EXERCISE:
Every line with "counterclockwise" in it must be copied from the data.

Scene comparison data:
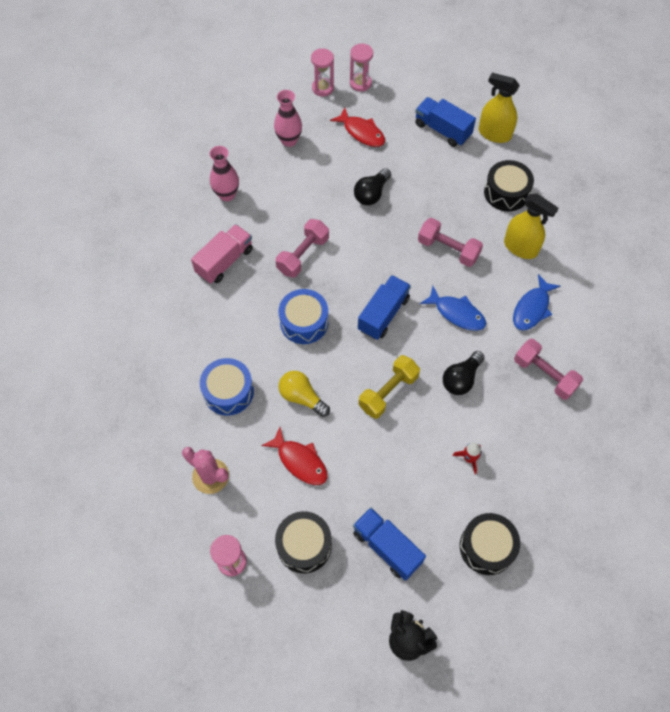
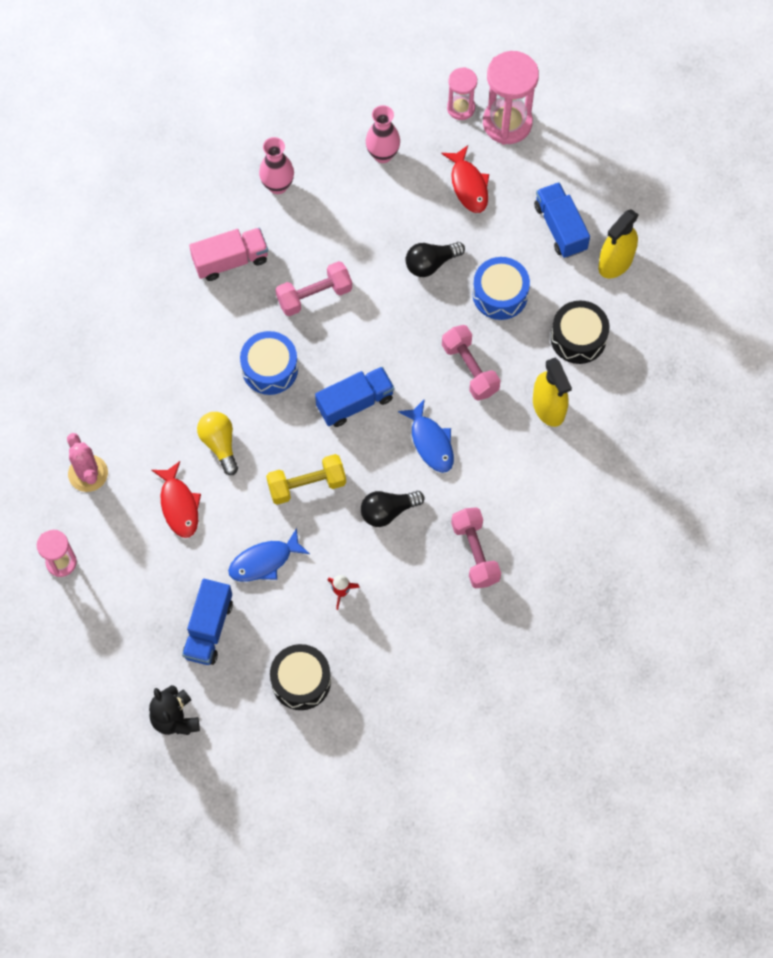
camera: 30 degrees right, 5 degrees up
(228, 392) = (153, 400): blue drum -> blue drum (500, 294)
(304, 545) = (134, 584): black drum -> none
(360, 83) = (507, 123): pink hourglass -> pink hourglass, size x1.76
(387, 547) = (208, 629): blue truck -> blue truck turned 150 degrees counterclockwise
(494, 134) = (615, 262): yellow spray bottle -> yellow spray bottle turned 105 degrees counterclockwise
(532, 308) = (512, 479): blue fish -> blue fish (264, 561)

SOLUTION BELOW:
(387, 547) = (208, 629): blue truck -> blue truck turned 150 degrees counterclockwise
(494, 134) = (615, 262): yellow spray bottle -> yellow spray bottle turned 105 degrees counterclockwise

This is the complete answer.